• _Entries provided_:
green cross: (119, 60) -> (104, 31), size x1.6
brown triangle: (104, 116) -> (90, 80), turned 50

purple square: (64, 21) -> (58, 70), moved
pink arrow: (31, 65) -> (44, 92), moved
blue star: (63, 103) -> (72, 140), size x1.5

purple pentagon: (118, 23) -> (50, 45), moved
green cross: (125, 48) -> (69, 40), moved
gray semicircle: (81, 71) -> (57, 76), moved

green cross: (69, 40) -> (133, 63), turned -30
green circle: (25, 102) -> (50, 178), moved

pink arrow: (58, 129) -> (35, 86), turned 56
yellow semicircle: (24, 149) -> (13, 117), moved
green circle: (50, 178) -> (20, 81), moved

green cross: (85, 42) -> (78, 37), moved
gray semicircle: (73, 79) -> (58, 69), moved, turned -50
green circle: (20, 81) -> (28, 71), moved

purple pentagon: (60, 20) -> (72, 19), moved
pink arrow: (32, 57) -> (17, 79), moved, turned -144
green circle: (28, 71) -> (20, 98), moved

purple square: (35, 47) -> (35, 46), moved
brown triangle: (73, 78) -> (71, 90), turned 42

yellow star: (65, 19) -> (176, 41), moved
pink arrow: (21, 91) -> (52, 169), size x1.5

• _Assignment_:
Report the number of lines in the entries that hold the word "square". Nothing else is wanted.

• _Response area_:
2